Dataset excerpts
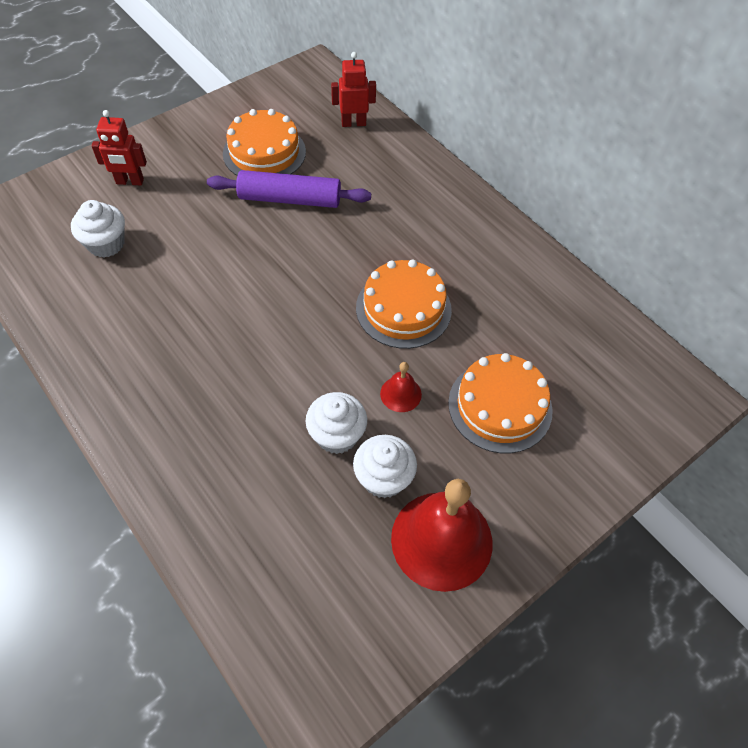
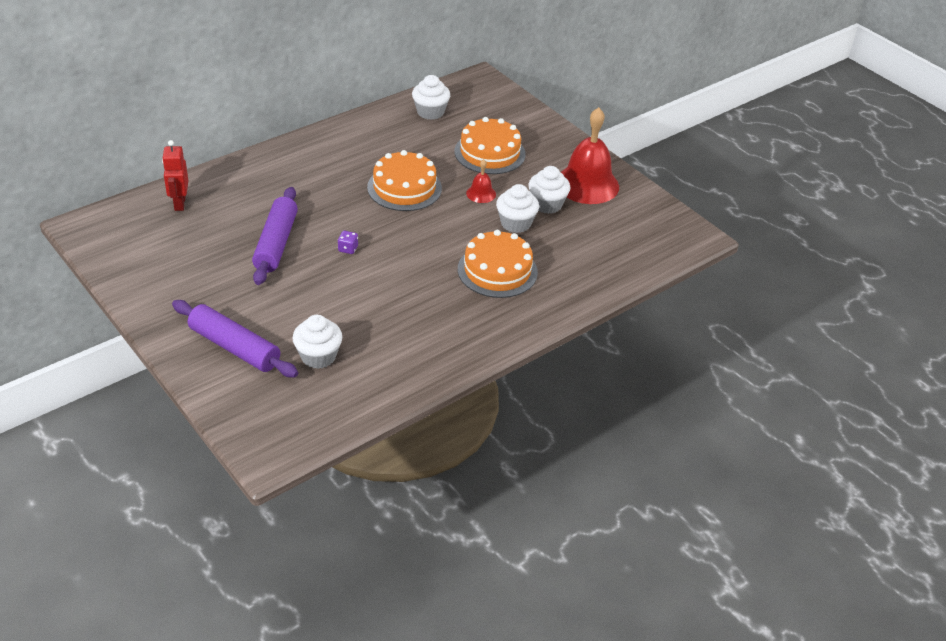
camera: 90 degrees left, 15 degrees down
(130, 182) = (234, 347): red robot -> purple rolling pin
(264, 152) = (209, 259): orange cake -> orange cake (497, 270)
(280, 259) = (348, 249): none -> purple dice
(584, 334) = (430, 112): none -> white cupcake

EXERCISE
Respond with the exact lines running from the one that contains "(280, 259) = (348, 249): none -> purple dice" through the last line of the data above, and no other lines.

RESPONSE TO THIS TASK
(280, 259) = (348, 249): none -> purple dice
(584, 334) = (430, 112): none -> white cupcake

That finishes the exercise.